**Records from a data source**
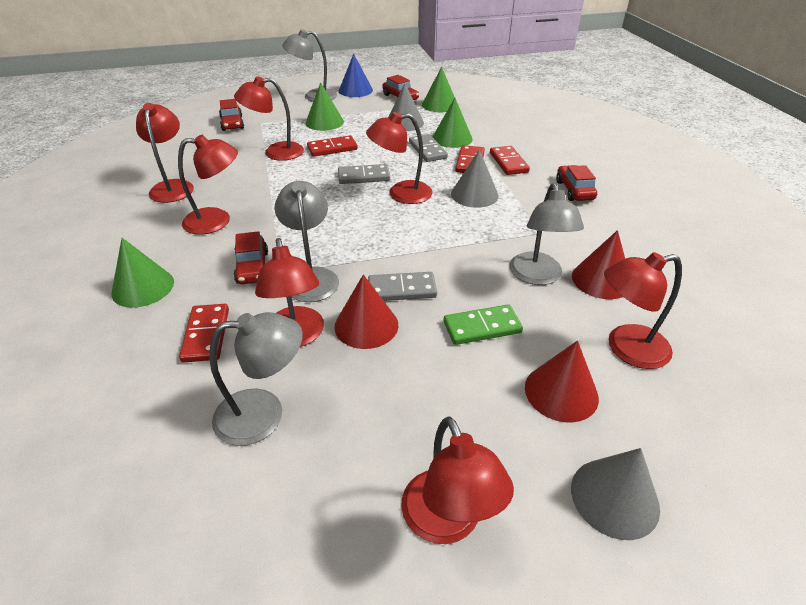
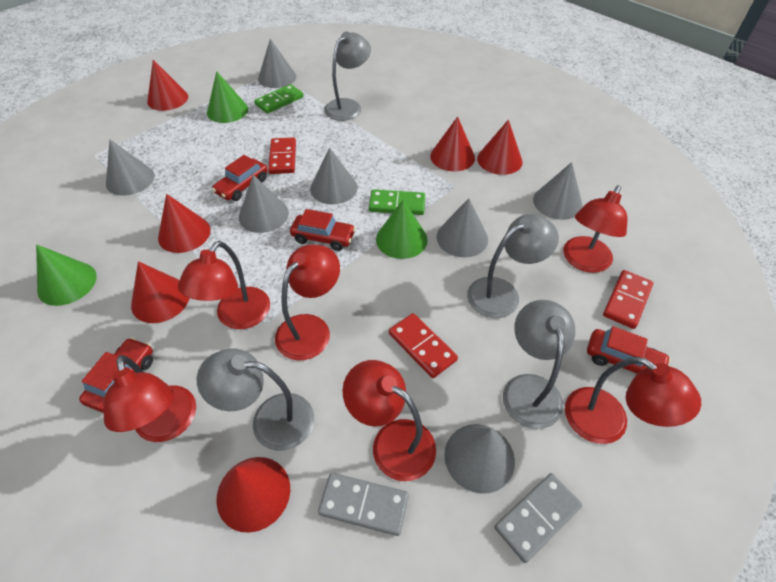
blue cone: 1 -> 0
green cone: 4 -> 3
green domino: 1 -> 2
grey cone: 3 -> 7
grey domino: 3 -> 2
red cone: 3 -> 6
red domino: 4 -> 3
red lamp: 7 -> 6

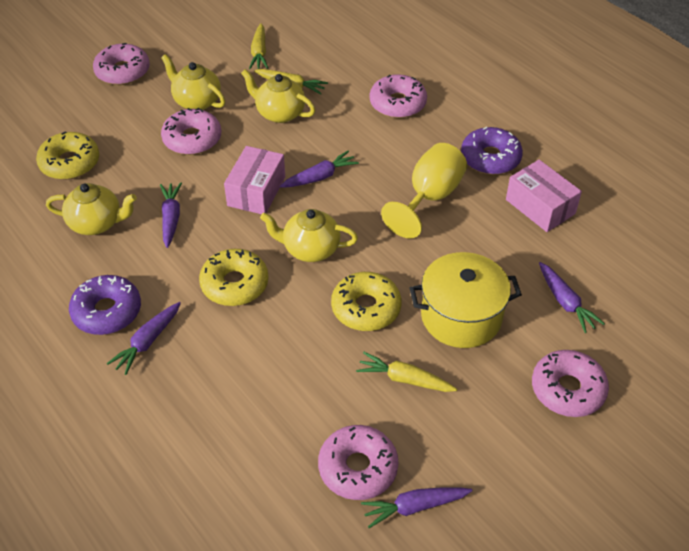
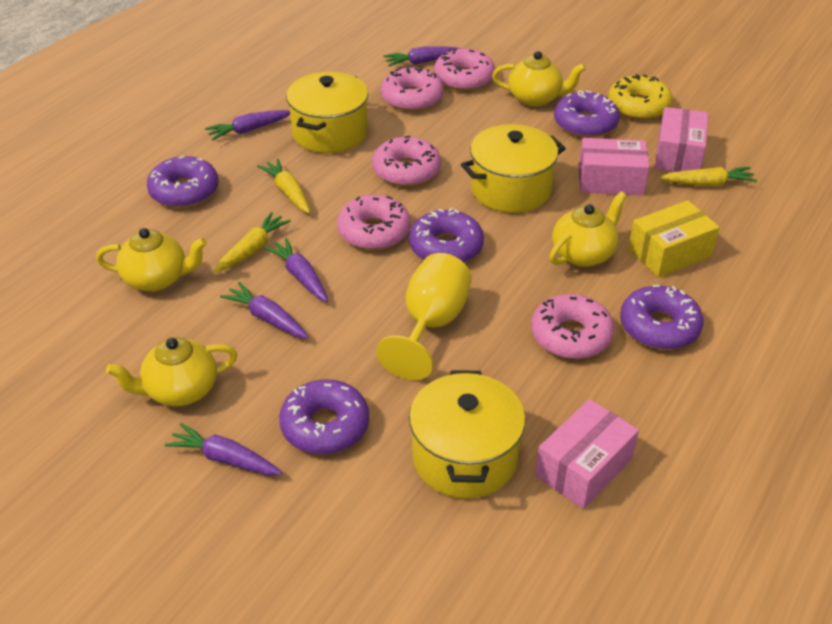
pink box: 2 -> 3
purple donut: 2 -> 5
yellow box: 0 -> 1
yellow donut: 3 -> 1
yellow pot: 1 -> 3

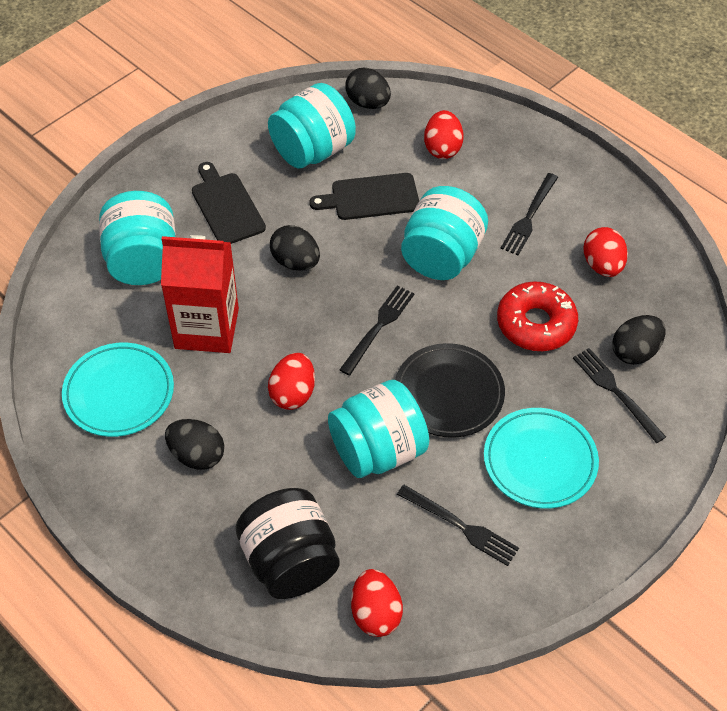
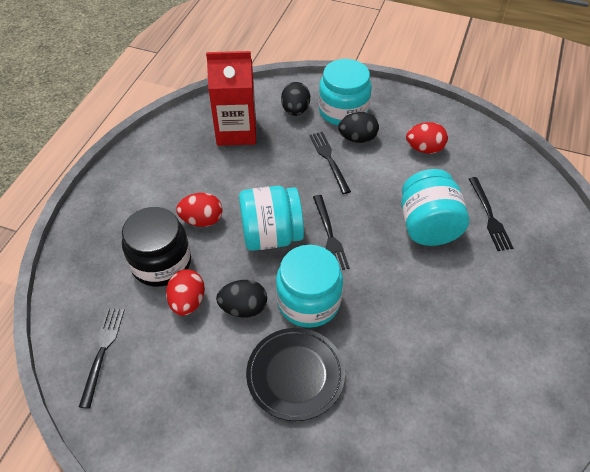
black cutting board: 2 -> 0
black egg: 4 -> 3
red donut: 1 -> 0
red egg: 4 -> 3
turquoise plate: 2 -> 0

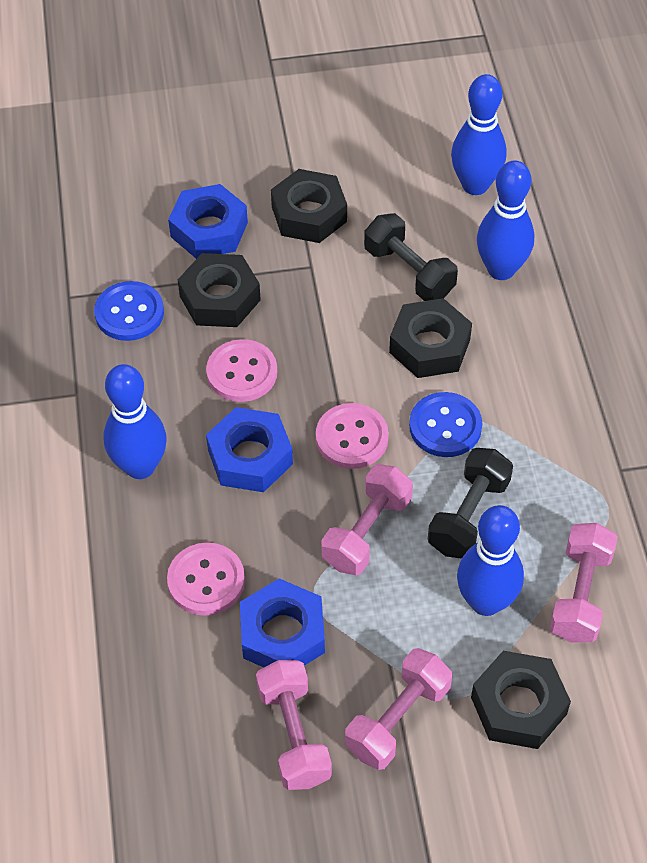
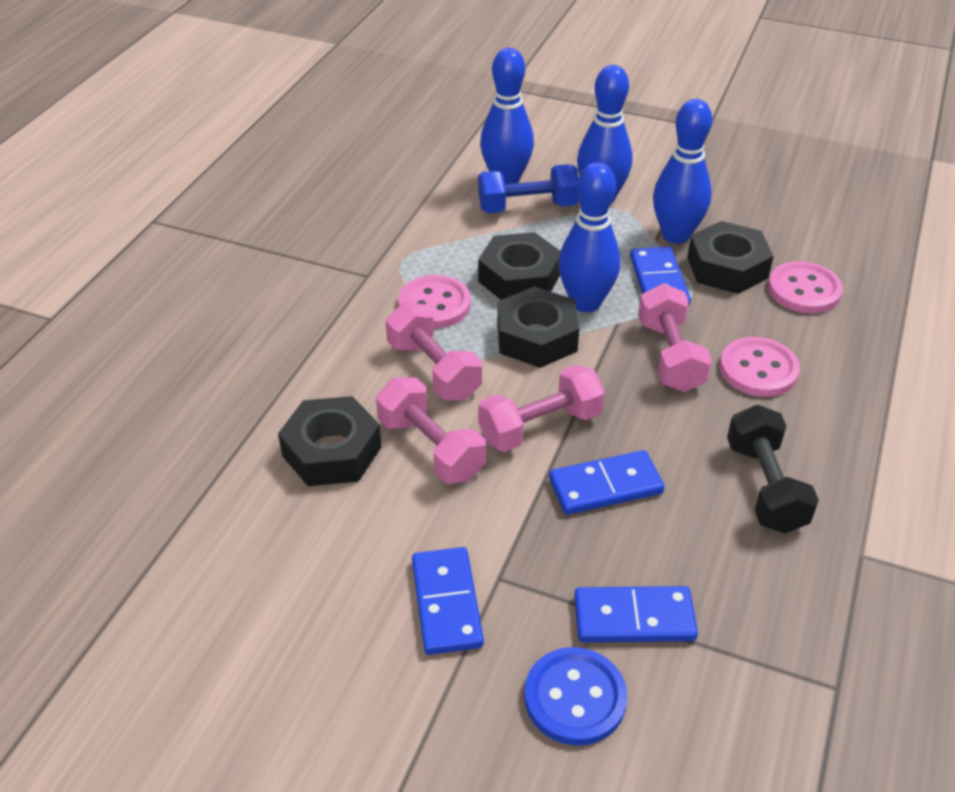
black dumbbell: 2 -> 1
blue button: 2 -> 1
blue domino: 0 -> 4
blue dumbbell: 0 -> 1
blue nut: 3 -> 0

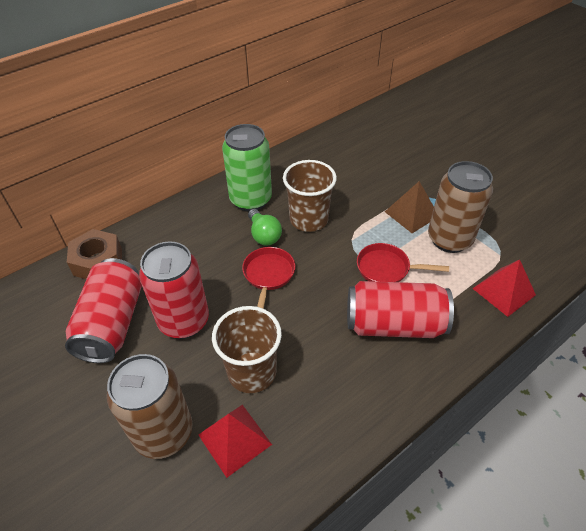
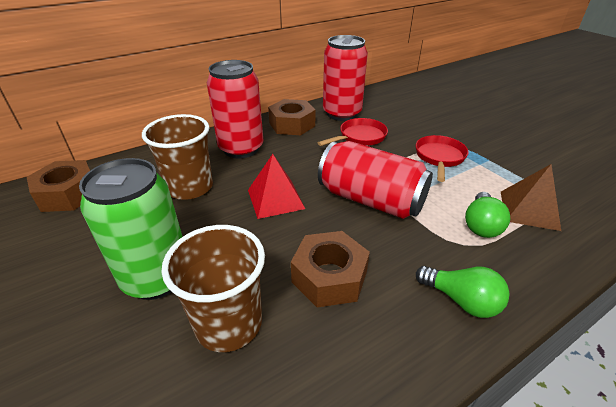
brown can: 2 -> 0
brown nut: 1 -> 3
green light bulb: 1 -> 2
red pyramid: 2 -> 1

**Task objective**
Show all lines from the data that contain "domino".

**Written response**
green domino: 1 -> 2
grey domino: 3 -> 2
red domino: 4 -> 3
blue domino: 0 -> 4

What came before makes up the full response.